_Given information_
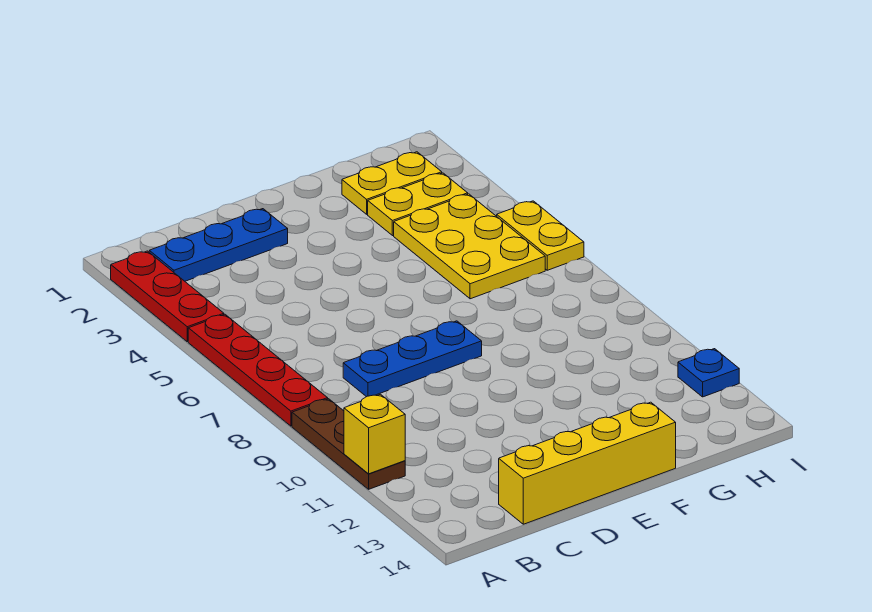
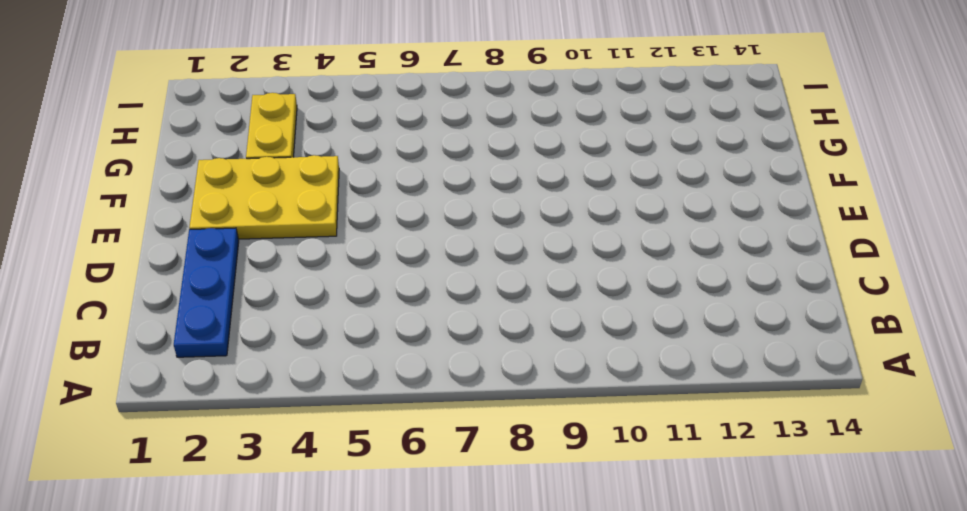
yellow 2x3 plate [189,155,339,239] -> yellow 2x3 plate moved to [394,194,545,299]
none -> red 1x3 plate [111,251,224,342]
none -> red 1x4 plate [188,315,328,426]
none -> brown 1x3 plate [292,399,405,489]

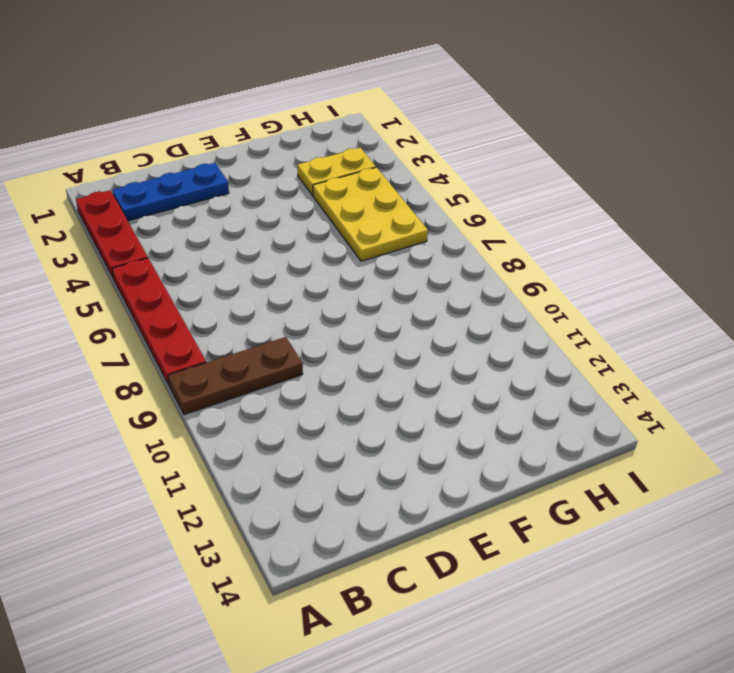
brown 1x3 plate [168,337,303,415] -> brown 1x3 plate turned to [292,399,405,489]
none -> blue 1x3 plate [343,321,482,397]
none -> yellow 1x4 brick [499,402,676,524]
none -> yellow 1x2 plate [342,152,442,214]

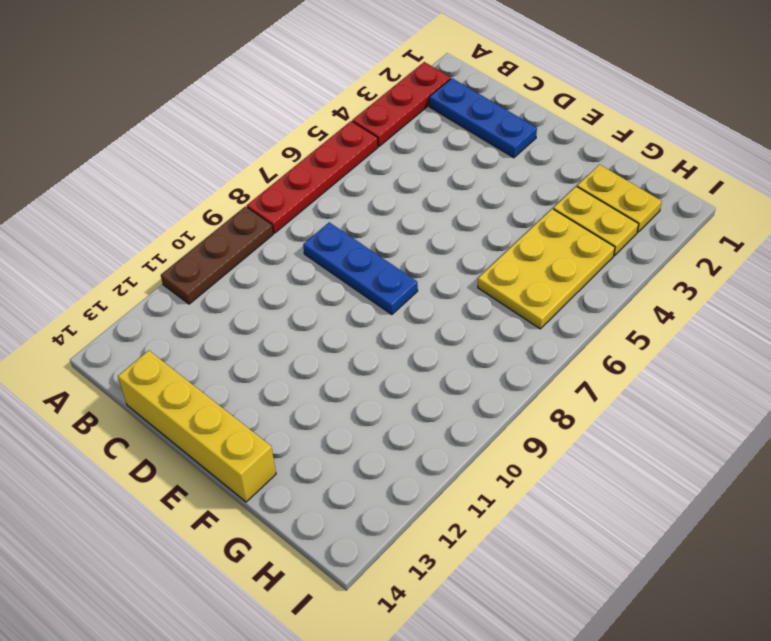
none -> yellow 1x2 plate [497,201,584,270]
none -> blue 1x1 plate [678,349,739,397]
none -> yellow 1x1 brick [344,394,405,474]

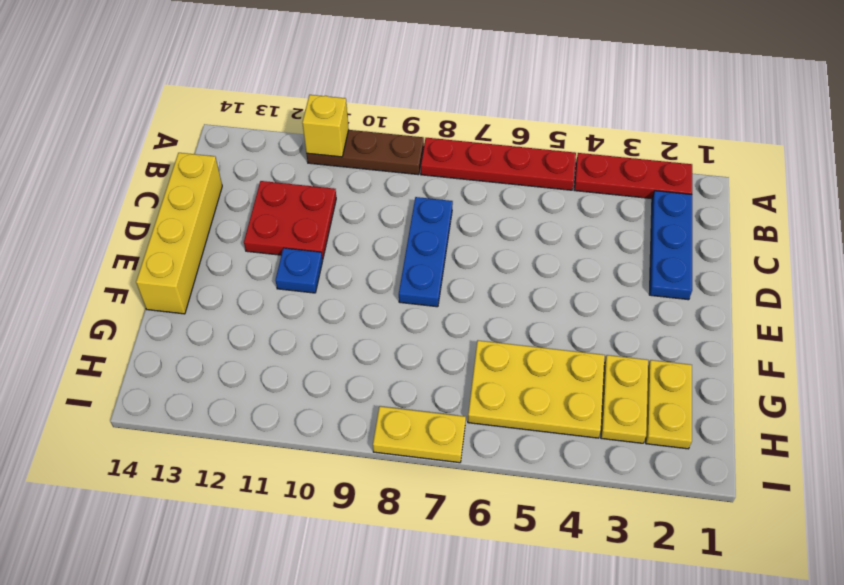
red 2x2 plate [244,181,336,260] -> none
blue 1x1 plate [275,248,323,293] -> blue 1x1 plate moved to [678,349,739,397]
yellow 1x2 plate [373,406,466,463] -> yellow 1x2 plate moved to [497,201,584,270]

_Assignment_
Check each line of the material for the word "brick". Copy the ones that have it.

_Answer for the task_
none -> yellow 1x4 brick [499,402,676,524]
none -> yellow 1x1 brick [344,394,405,474]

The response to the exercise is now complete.